- **What the task requires**:
Only the lines of the data below from the one with "# camera: 25 degrees left, 15 degrees down" through the one with "added,,domino/noir (1st from" are wanted. Repeat them exactly.

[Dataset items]
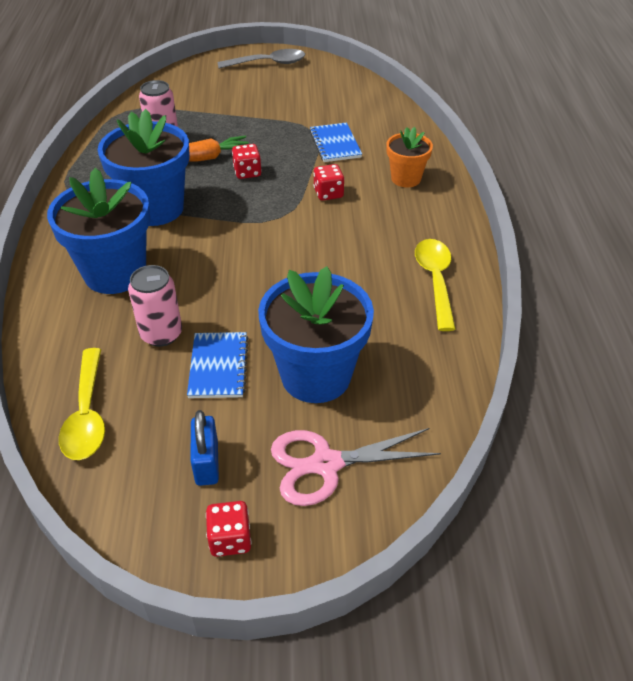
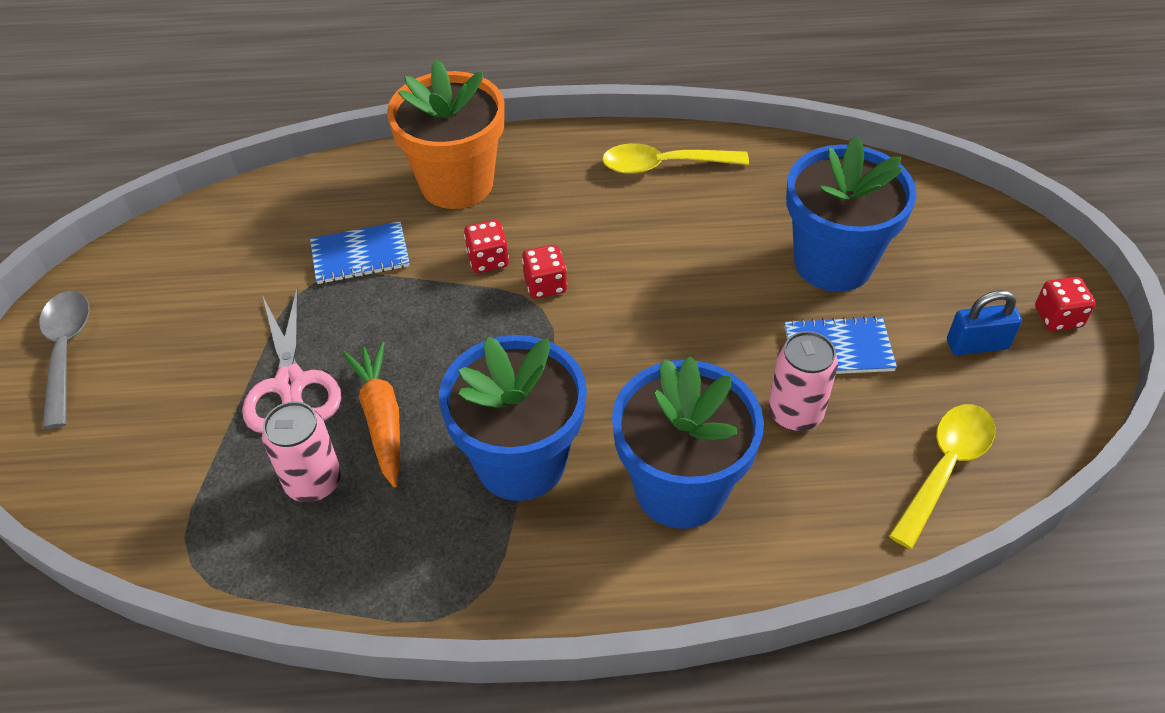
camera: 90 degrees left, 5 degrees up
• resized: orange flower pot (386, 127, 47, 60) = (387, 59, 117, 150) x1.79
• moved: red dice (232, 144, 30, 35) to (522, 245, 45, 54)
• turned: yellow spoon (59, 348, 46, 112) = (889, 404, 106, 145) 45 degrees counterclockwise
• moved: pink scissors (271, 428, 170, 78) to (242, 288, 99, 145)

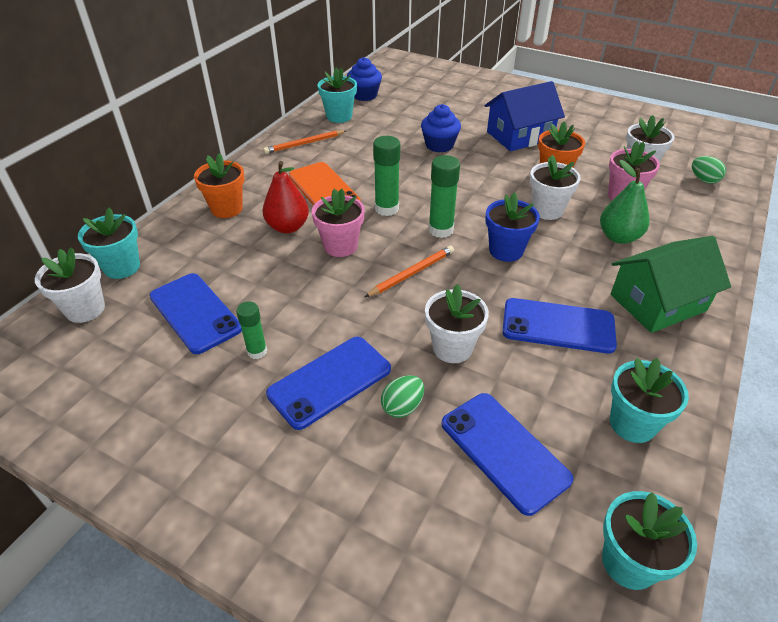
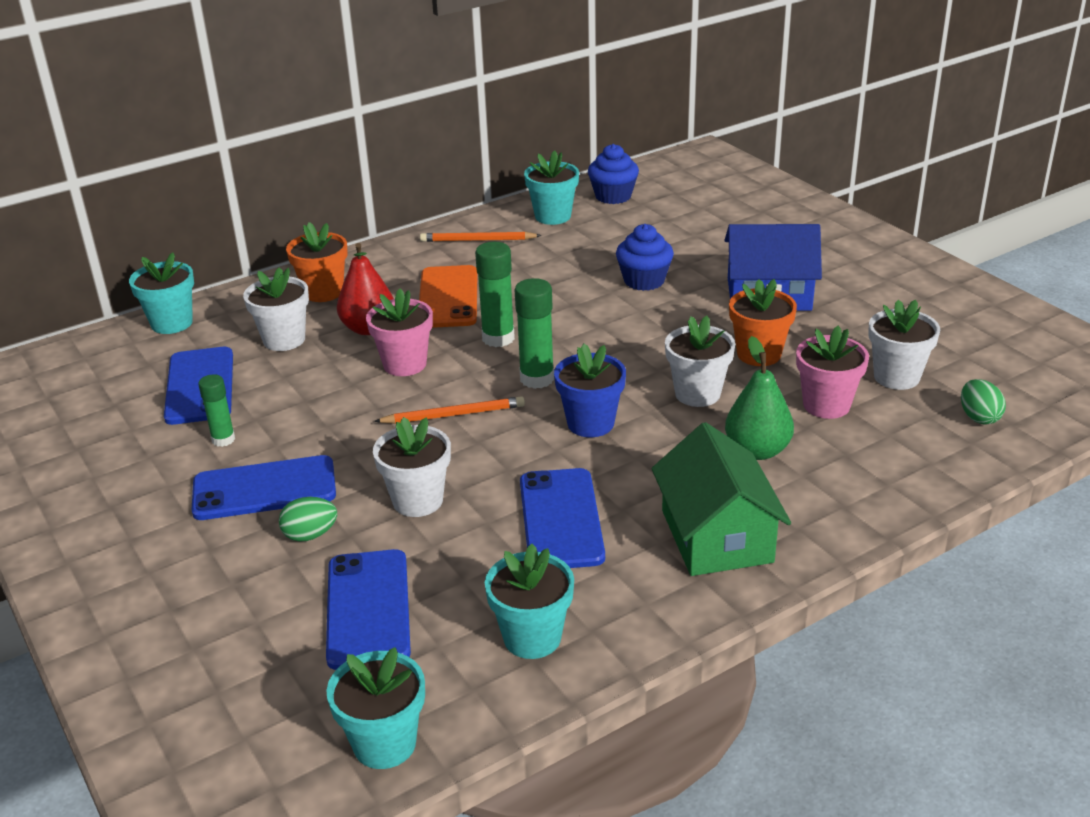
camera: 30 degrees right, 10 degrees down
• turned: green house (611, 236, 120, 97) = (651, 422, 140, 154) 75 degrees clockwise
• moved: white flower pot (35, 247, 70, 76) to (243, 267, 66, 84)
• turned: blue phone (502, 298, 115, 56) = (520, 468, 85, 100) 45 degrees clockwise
...
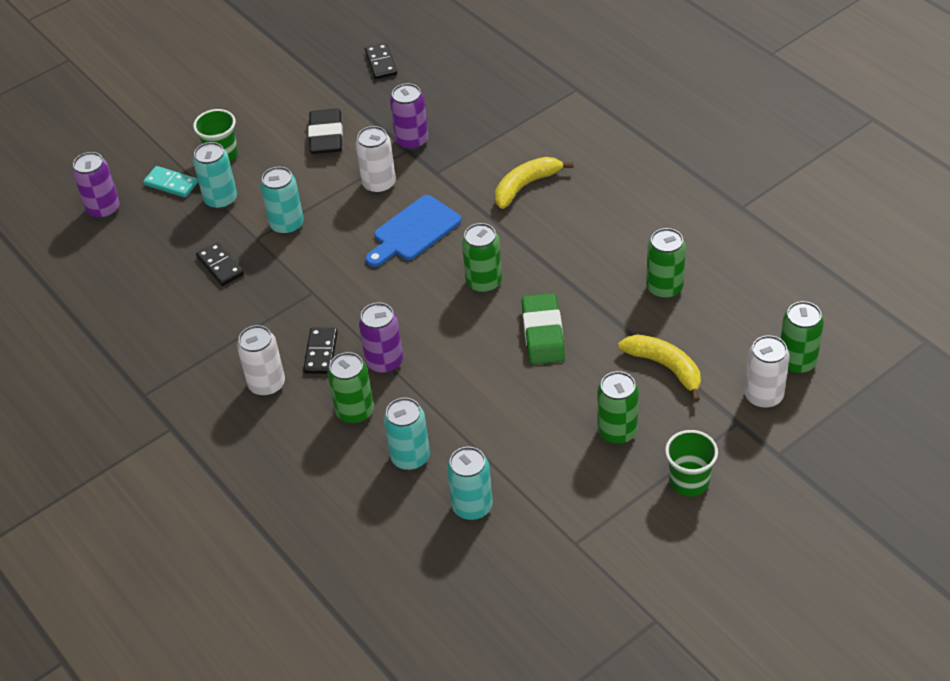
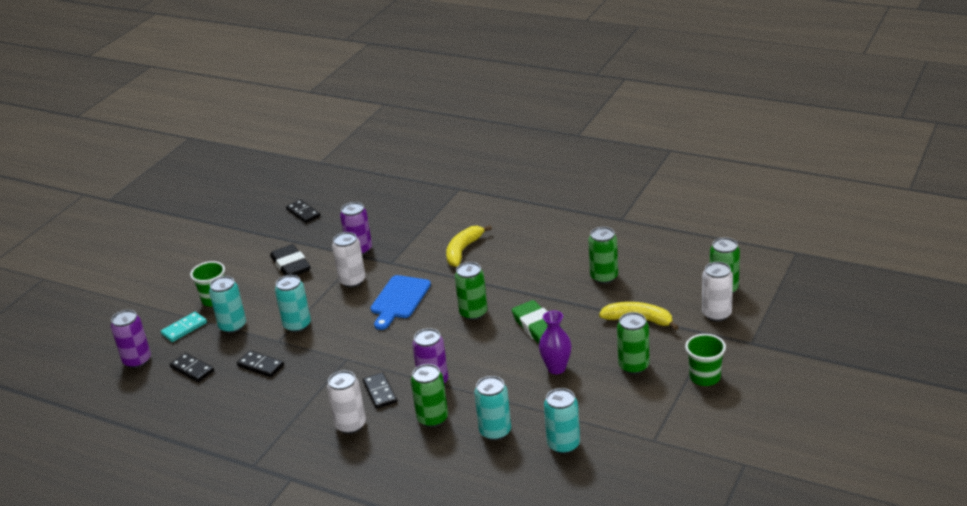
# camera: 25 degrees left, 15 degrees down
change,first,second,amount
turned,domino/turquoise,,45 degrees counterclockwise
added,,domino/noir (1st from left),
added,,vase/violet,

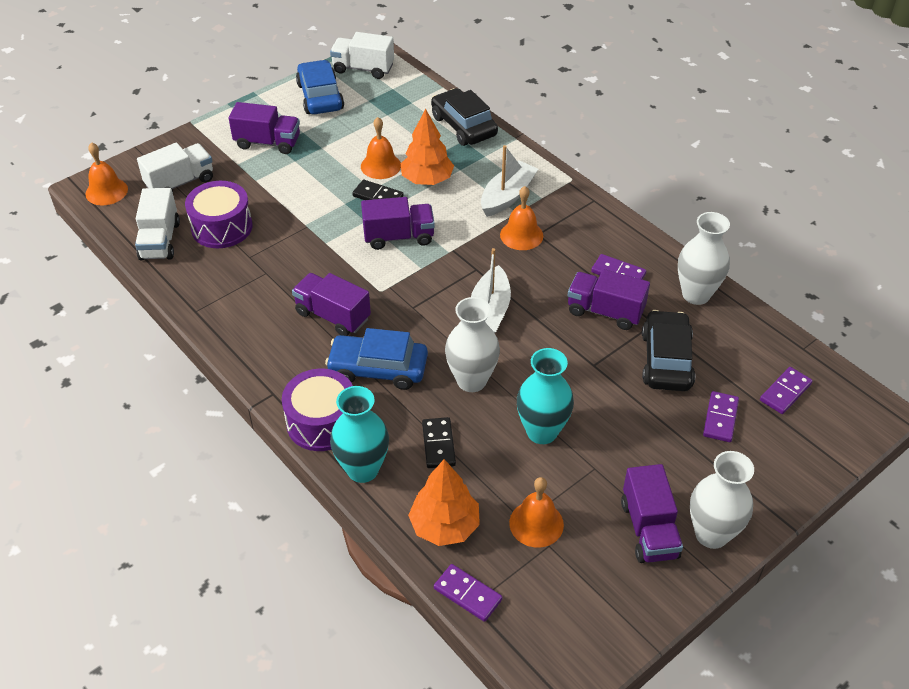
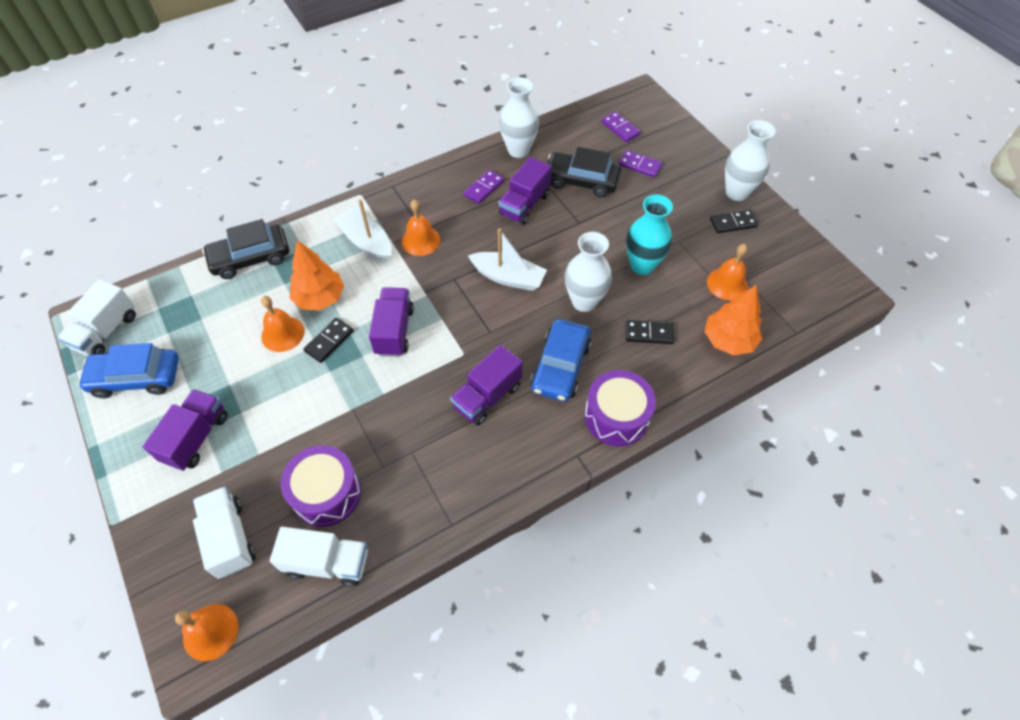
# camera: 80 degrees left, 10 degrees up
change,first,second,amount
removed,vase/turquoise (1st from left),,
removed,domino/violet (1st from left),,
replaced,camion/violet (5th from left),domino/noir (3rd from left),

- **Solved problem**:
# camera: 25 degrees left, 15 degrees down
change,first,second,amount
turned,domino/turquoise,,45 degrees counterclockwise
added,,domino/noir (1st from left),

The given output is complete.